= DATA TO EXAMINE =
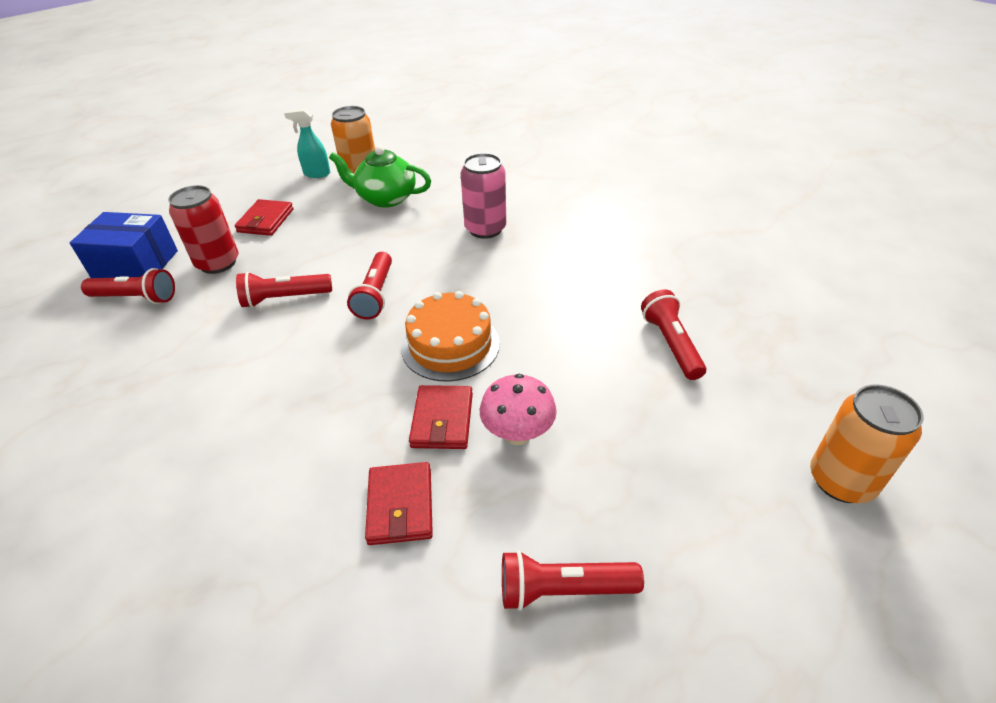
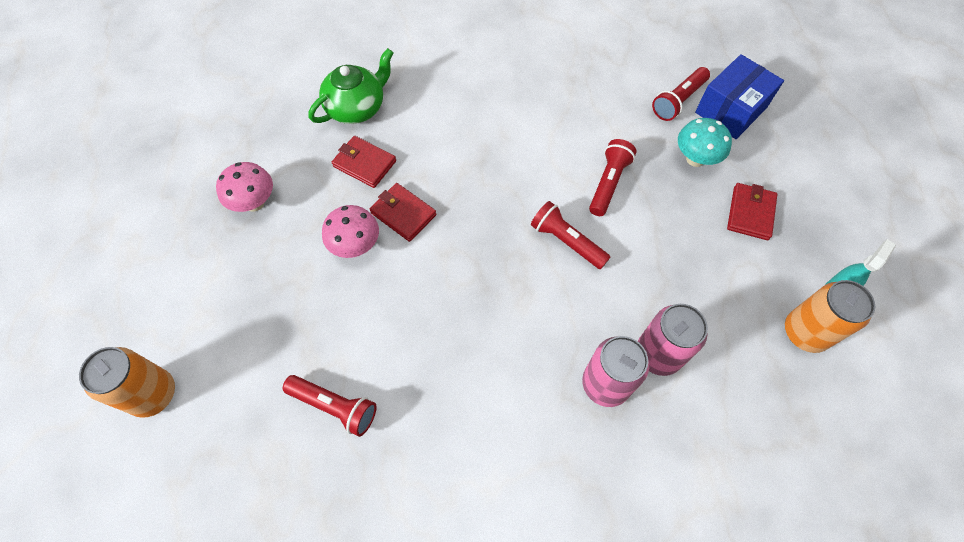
camera: 125 degrees right, 20 degrees up
(218, 263) = (695, 159): red can -> turquoise mushroom
(266, 221) = (750, 213): red wallet -> red wallet turned 60 degrees clockwise
(385, 198) = (732, 329): green teapot -> green teapot (357, 108)
(437, 218) = (658, 354): none -> pink can
(450, 345) = (466, 257): orange cake -> none
(563, 589) = (254, 203): red flashlight -> pink mushroom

= YOUR TASK =
Whenever a line of the records holds the string "none", pick it out and copy it.

= EXPECTED ANSWER =
(437, 218) = (658, 354): none -> pink can
(450, 345) = (466, 257): orange cake -> none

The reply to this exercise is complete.